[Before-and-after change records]
-- Opening Marker --

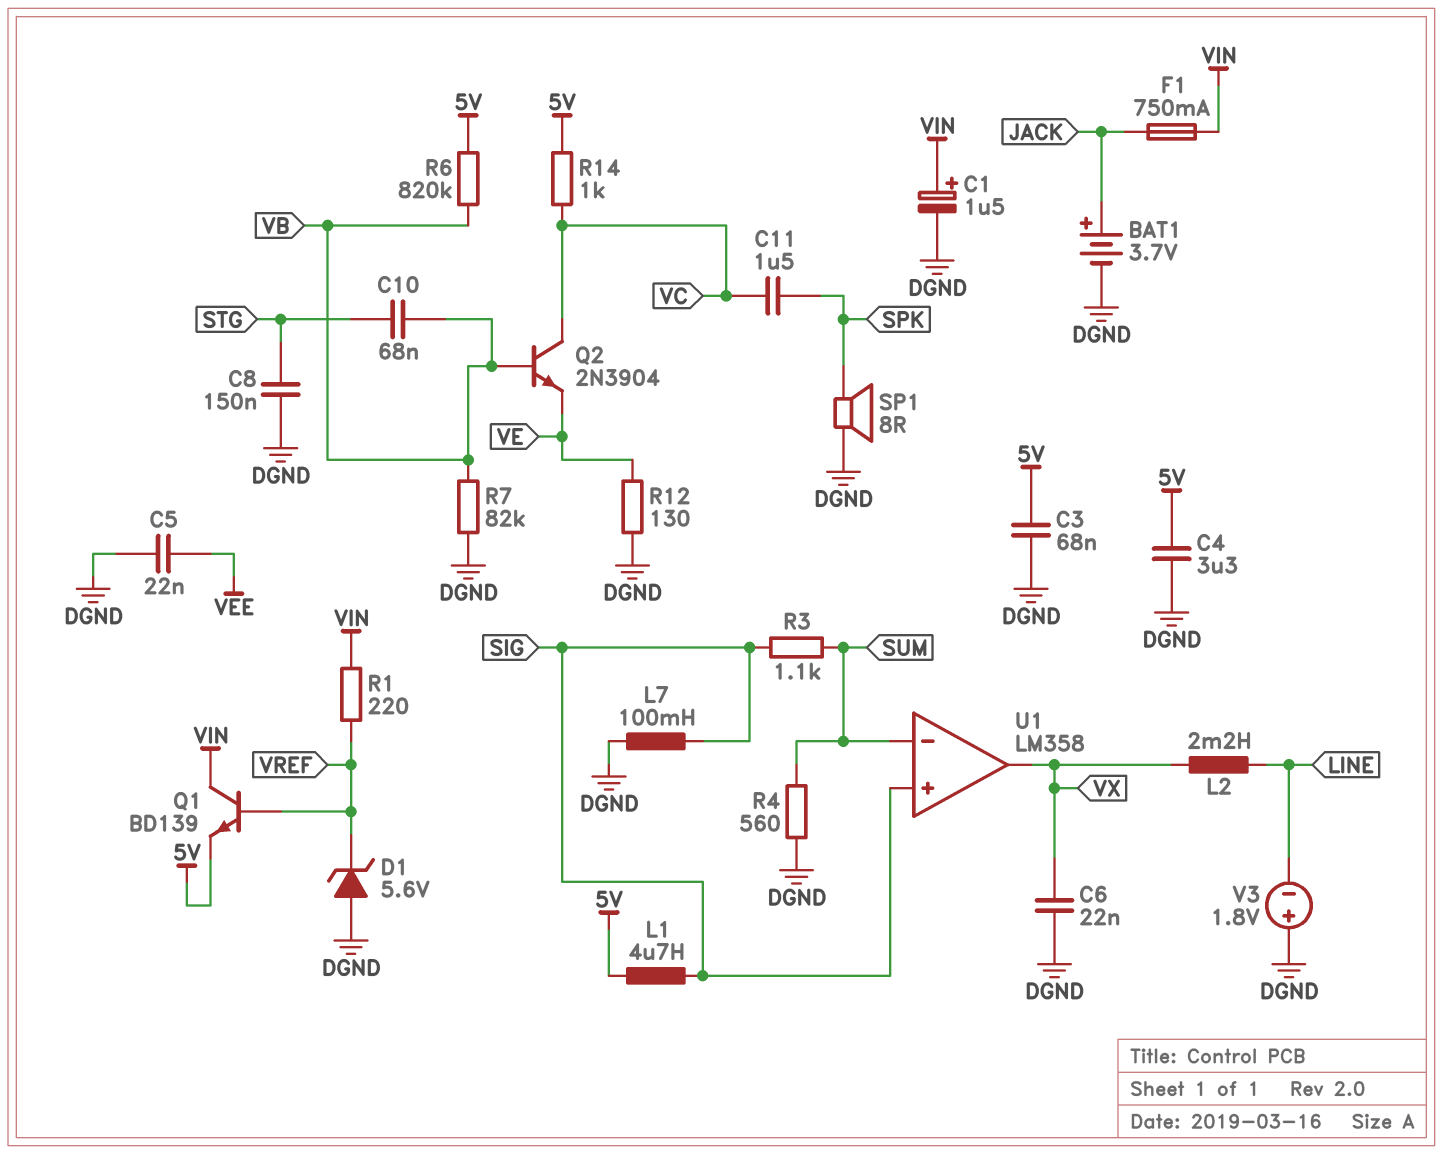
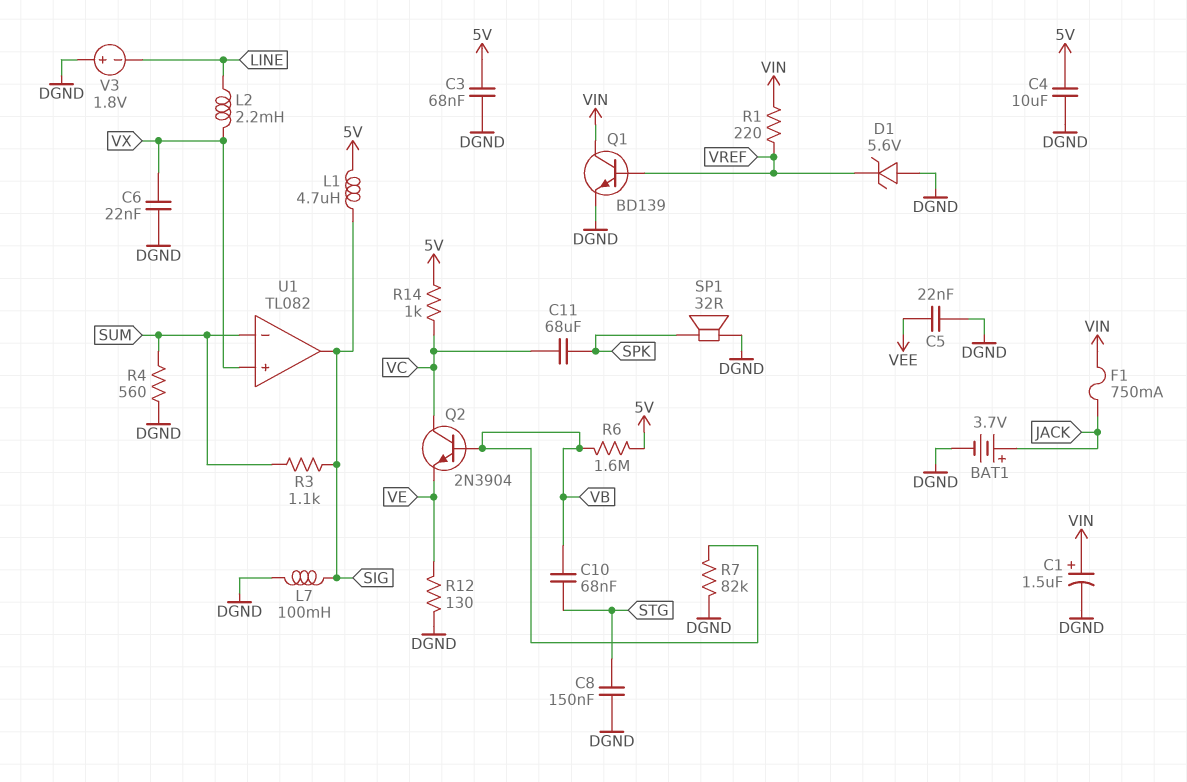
C4: 3.3uF (5V, DGND) -> 10uF (5V, DGND)
C11: 1.5uF (SPK, VC) -> 68uF (SPK, VC)
Q1: NPN BD139 (B VREF, C VIN, E 5V) -> NPN BD139 (B VREF, C VIN, E DGND)
R6: 820k (5V, VB) -> 1.6M (5V, VB)
SP1: speaker 8R (DGND, SPK) -> speaker 32R (DGND, SPK)
U1: LM358 -> TL082
U1 pin in+: SIG -> VX
U1 pin out: VX -> SIG

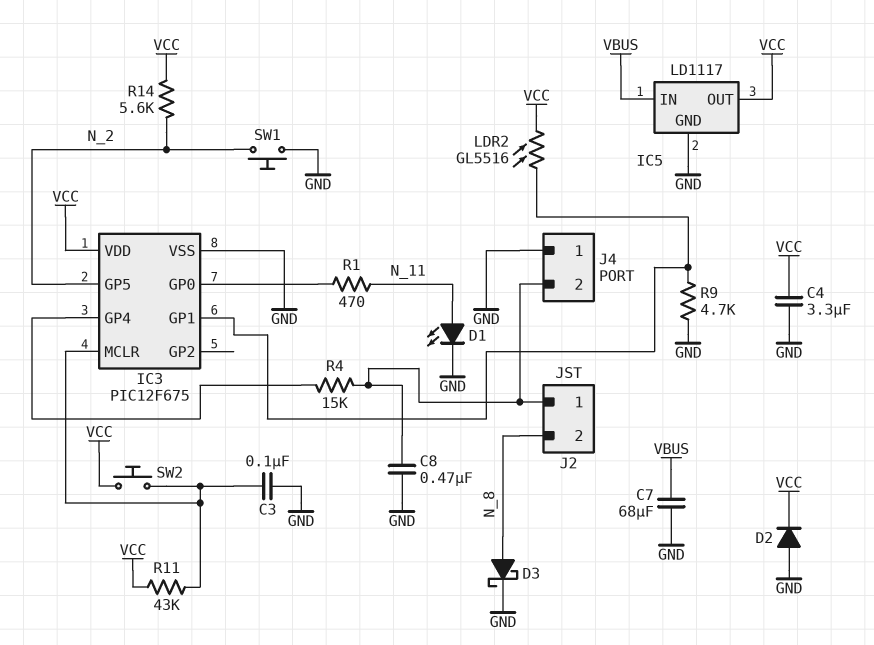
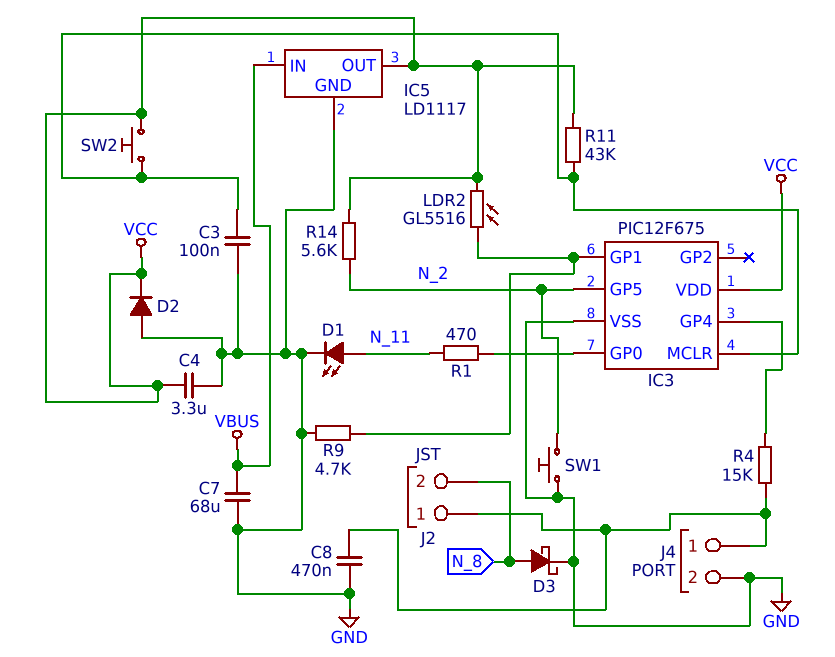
J4 pin 1: GND -> J2/1
J4 pin 2: J2/1 -> GND

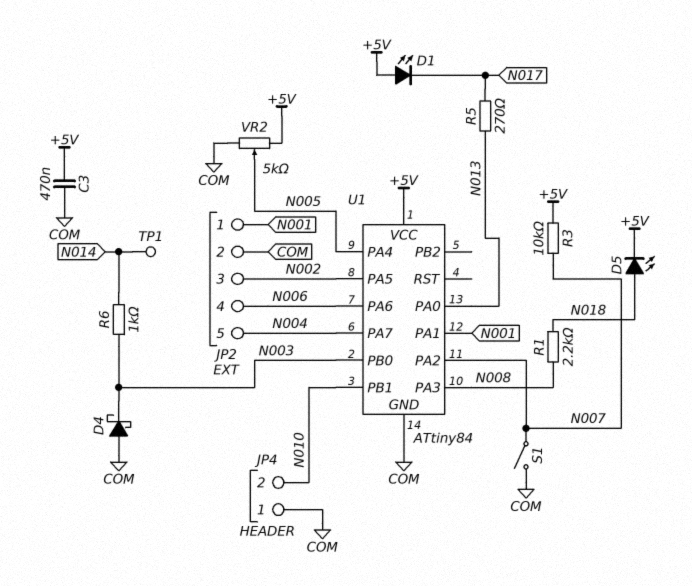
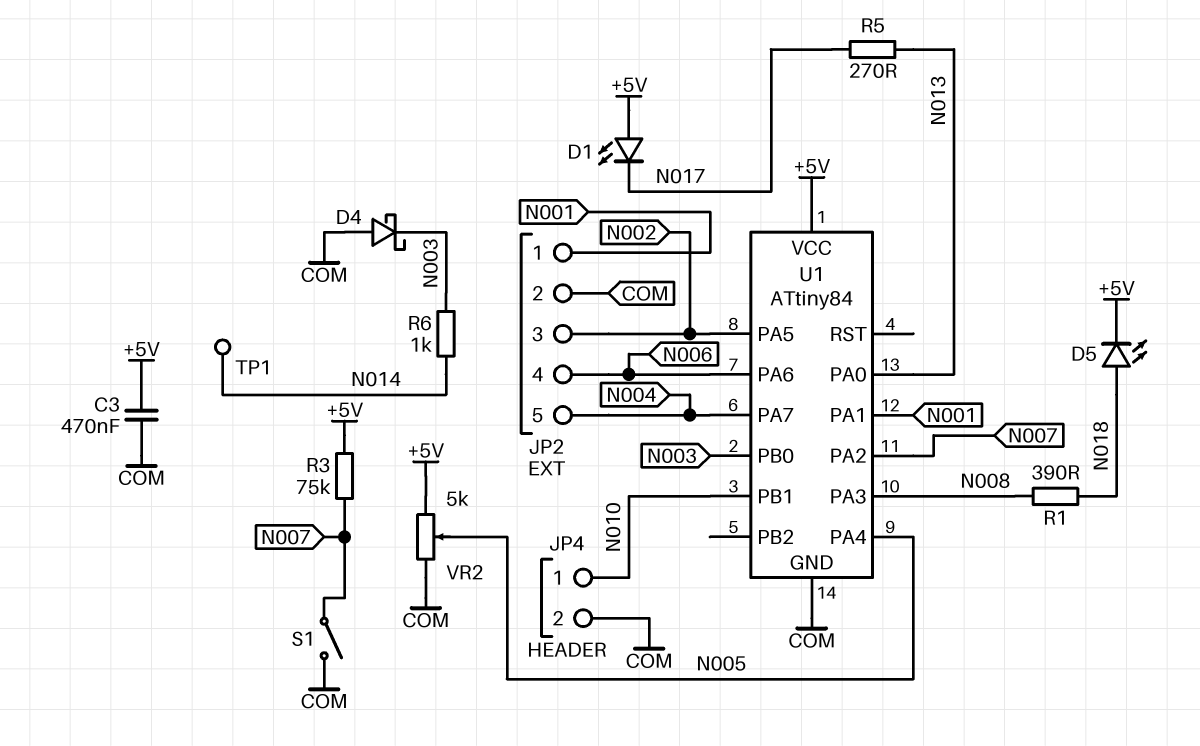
JP4 pin 1: COM -> N010
JP4 pin 2: N010 -> COM
R1: 2.2k (N008, N018) -> 390 (N008, N018)
R3: 10k (+5V, N007) -> 75k (+5V, N007)

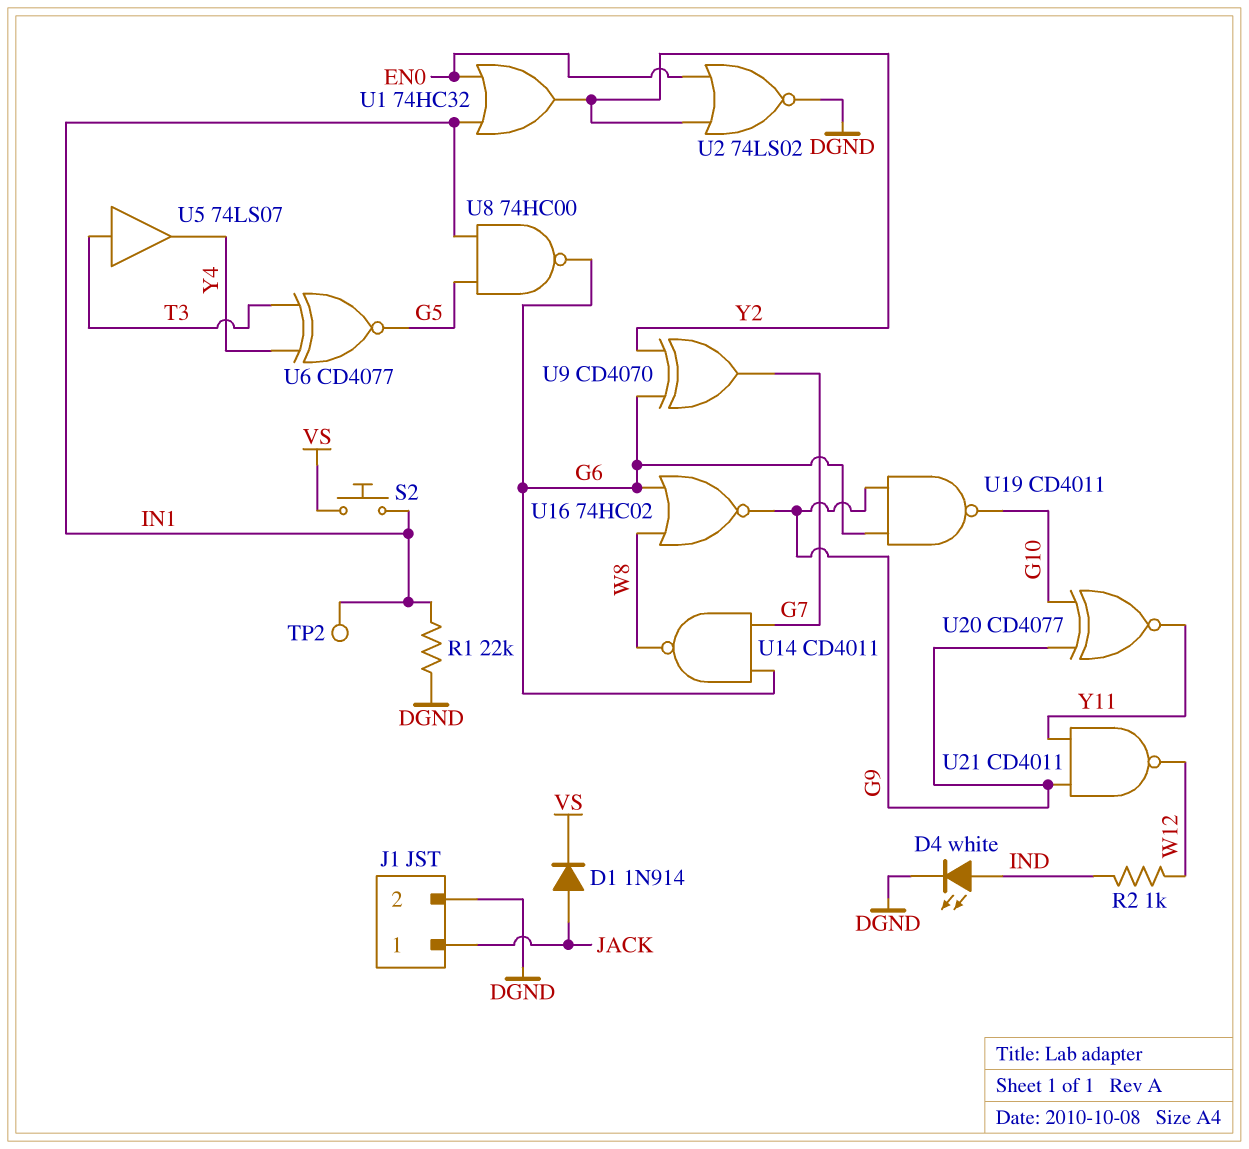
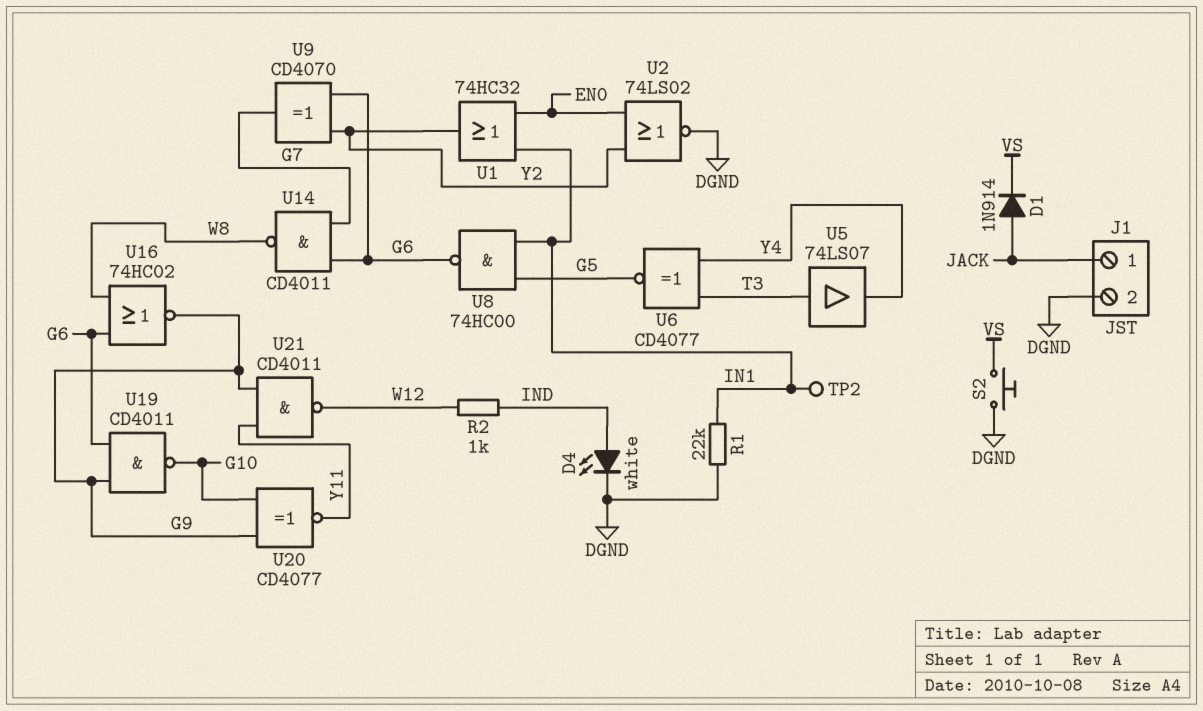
S2: button (IN1, VS) -> button (DGND, VS)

-- Closing Marker --

- _What you have to do_: Type the entries above out again exactly, with no pictures.

- _Your solution_:
C4: 3.3uF (5V, DGND) -> 10uF (5V, DGND)
C11: 1.5uF (SPK, VC) -> 68uF (SPK, VC)
Q1: NPN BD139 (B VREF, C VIN, E 5V) -> NPN BD139 (B VREF, C VIN, E DGND)
R6: 820k (5V, VB) -> 1.6M (5V, VB)
SP1: speaker 8R (DGND, SPK) -> speaker 32R (DGND, SPK)
U1: LM358 -> TL082
U1 pin in+: SIG -> VX
U1 pin out: VX -> SIG

J4 pin 1: GND -> J2/1
J4 pin 2: J2/1 -> GND

JP4 pin 1: COM -> N010
JP4 pin 2: N010 -> COM
R1: 2.2k (N008, N018) -> 390 (N008, N018)
R3: 10k (+5V, N007) -> 75k (+5V, N007)

S2: button (IN1, VS) -> button (DGND, VS)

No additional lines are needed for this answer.